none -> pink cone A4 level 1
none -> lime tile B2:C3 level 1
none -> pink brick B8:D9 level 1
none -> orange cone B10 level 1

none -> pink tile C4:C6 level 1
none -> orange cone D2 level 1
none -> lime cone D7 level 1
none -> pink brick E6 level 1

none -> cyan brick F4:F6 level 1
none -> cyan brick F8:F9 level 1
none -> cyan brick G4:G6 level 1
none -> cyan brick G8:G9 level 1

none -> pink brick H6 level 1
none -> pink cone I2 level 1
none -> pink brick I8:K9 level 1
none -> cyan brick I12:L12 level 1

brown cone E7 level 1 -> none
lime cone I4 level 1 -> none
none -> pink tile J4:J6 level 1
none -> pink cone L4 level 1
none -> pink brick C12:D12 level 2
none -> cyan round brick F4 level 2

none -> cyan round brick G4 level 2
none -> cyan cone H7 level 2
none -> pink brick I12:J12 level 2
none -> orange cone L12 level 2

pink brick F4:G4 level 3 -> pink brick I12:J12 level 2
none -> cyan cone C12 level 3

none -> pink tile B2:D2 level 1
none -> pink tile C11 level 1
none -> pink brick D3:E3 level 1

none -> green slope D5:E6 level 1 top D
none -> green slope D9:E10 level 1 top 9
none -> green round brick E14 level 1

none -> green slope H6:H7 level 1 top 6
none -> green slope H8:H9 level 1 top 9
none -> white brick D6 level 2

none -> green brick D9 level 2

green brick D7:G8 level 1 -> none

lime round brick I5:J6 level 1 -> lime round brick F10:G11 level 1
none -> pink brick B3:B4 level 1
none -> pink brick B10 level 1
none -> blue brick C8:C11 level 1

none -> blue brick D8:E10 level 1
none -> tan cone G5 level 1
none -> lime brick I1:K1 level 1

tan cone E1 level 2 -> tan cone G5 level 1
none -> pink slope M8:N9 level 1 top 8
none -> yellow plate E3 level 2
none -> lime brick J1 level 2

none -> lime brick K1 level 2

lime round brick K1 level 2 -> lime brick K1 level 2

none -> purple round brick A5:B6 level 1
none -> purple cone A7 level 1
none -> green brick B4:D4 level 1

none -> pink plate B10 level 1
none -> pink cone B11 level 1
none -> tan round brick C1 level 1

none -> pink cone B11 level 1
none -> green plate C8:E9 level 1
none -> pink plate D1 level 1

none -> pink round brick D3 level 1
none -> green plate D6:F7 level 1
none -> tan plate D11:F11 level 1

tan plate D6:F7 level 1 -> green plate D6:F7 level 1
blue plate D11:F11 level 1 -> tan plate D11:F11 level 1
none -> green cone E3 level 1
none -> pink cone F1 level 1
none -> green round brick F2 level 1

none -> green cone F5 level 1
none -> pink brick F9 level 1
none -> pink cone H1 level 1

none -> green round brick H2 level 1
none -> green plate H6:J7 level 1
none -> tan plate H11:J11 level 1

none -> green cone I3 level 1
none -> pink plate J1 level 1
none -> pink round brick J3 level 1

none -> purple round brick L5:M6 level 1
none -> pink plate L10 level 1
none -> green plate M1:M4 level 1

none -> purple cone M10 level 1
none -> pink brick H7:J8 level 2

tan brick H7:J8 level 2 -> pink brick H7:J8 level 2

# # #

The string "cyan" shows up in some lines of the listing. Copy each such line.

*Answer to this exercise*
none -> cyan brick F4:F6 level 1
none -> cyan brick F8:F9 level 1
none -> cyan brick G4:G6 level 1
none -> cyan brick G8:G9 level 1
none -> cyan brick I12:L12 level 1
none -> cyan round brick F4 level 2
none -> cyan round brick G4 level 2
none -> cyan cone H7 level 2
none -> cyan cone C12 level 3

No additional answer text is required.